→ **Task statement**
From the data underneath, reproduce exactly the stretch that begins at the line with "BUZZER2 pin VCC: 3V3 -> GND" and ends after the line with "RADIO pin CE: D4 -> D3".

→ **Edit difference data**
═══
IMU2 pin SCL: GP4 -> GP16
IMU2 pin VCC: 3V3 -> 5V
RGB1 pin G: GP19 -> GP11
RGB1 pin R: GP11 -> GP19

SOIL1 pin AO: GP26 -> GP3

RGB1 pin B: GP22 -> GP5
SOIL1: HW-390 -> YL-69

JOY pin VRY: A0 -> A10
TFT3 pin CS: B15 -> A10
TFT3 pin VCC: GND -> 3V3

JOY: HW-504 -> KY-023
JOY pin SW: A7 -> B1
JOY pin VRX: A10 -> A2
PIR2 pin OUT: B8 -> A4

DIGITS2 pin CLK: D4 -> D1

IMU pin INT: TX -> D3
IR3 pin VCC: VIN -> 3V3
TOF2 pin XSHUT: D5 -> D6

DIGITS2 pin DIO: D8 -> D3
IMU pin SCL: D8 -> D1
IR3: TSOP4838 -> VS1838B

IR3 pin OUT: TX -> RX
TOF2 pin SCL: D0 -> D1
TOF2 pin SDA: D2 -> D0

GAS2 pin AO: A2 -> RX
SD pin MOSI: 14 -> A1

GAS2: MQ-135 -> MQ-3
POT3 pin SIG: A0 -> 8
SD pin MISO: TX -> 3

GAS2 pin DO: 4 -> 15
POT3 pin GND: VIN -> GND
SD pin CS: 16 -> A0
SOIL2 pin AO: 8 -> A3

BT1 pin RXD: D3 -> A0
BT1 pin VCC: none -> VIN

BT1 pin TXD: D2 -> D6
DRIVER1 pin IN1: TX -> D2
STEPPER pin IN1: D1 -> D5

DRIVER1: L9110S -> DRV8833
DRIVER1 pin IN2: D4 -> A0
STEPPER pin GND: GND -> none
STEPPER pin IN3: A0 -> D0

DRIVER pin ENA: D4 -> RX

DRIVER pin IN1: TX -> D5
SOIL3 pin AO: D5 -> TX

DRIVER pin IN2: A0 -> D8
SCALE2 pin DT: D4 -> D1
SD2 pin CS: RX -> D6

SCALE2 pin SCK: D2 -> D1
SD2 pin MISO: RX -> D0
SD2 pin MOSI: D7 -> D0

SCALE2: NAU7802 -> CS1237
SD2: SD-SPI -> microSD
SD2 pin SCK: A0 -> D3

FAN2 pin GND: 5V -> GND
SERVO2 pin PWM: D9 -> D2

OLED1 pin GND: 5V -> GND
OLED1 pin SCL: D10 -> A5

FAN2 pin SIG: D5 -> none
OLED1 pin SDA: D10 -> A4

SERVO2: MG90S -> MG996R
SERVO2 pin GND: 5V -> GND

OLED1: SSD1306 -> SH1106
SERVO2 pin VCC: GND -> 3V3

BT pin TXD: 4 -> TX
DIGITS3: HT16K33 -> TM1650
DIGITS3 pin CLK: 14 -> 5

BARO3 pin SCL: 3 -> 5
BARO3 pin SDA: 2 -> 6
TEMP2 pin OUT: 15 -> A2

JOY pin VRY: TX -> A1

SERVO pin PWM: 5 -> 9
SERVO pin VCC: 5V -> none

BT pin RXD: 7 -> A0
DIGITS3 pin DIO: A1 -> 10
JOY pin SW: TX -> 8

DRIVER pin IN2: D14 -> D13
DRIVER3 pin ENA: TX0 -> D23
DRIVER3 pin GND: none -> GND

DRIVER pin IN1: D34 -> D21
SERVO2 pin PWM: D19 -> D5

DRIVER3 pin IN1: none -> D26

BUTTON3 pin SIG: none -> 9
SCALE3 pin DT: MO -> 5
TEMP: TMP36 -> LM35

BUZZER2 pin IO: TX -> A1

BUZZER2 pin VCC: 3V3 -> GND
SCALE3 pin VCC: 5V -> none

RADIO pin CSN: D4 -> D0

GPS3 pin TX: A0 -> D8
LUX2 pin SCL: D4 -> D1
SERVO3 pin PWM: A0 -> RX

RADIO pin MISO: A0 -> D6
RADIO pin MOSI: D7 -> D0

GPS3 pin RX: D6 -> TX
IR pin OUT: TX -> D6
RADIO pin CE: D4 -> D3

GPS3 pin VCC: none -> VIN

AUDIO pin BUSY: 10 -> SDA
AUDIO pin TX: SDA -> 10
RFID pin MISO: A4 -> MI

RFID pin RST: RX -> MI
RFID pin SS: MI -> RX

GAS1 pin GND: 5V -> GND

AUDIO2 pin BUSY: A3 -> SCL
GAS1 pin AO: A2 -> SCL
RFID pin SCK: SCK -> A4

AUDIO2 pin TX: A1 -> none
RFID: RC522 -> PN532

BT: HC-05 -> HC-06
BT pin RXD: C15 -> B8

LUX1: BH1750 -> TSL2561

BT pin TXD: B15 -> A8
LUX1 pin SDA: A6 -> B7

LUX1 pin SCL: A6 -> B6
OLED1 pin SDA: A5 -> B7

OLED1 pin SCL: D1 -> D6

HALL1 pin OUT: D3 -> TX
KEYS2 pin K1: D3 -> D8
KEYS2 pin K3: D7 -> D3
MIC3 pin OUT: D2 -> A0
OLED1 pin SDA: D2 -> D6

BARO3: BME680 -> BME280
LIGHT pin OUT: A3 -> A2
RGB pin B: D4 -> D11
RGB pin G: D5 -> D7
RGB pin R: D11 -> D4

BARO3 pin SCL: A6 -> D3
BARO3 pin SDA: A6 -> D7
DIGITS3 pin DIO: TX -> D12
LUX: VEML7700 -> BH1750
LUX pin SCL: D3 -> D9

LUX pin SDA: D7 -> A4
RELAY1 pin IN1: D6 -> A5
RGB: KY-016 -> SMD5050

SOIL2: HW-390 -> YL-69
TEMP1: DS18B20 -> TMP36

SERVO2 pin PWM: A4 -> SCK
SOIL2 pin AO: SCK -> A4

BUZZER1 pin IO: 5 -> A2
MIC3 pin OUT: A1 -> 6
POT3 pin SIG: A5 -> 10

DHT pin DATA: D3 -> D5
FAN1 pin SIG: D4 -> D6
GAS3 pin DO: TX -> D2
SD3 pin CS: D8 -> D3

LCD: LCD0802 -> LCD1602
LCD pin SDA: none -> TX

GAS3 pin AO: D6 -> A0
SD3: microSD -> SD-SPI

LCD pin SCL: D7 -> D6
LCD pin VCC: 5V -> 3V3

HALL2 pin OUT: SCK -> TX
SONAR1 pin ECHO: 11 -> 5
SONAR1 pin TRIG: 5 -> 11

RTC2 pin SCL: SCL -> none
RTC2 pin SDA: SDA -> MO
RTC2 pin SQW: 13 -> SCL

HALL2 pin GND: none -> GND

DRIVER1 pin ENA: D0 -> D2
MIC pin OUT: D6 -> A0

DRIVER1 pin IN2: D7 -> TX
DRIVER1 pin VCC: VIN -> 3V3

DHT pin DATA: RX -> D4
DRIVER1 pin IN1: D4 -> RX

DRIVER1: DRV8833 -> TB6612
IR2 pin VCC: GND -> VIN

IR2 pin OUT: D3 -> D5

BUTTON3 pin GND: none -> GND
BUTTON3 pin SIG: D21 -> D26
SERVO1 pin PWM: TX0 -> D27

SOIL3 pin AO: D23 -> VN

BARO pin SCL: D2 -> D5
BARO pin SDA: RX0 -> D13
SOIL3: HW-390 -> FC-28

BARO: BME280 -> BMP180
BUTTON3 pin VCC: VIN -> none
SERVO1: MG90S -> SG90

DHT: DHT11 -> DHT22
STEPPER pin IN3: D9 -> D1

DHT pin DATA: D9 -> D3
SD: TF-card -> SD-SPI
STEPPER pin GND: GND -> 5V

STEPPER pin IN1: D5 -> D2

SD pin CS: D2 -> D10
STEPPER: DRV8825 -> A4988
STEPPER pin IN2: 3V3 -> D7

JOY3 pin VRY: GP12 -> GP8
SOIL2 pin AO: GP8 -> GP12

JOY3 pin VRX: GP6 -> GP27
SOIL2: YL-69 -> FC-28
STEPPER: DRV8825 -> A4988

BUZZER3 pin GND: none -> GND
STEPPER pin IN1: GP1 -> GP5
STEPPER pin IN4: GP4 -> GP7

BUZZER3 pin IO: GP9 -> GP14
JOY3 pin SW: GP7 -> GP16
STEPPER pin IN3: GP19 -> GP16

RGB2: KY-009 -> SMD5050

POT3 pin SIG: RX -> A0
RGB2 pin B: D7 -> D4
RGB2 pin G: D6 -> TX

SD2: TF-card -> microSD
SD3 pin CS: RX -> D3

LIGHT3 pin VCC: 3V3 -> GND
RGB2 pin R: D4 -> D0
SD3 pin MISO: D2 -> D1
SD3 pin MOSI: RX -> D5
═══
→ **Expected output**
BUZZER2 pin VCC: 3V3 -> GND
SCALE3 pin VCC: 5V -> none

RADIO pin CSN: D4 -> D0

GPS3 pin TX: A0 -> D8
LUX2 pin SCL: D4 -> D1
SERVO3 pin PWM: A0 -> RX

RADIO pin MISO: A0 -> D6
RADIO pin MOSI: D7 -> D0

GPS3 pin RX: D6 -> TX
IR pin OUT: TX -> D6
RADIO pin CE: D4 -> D3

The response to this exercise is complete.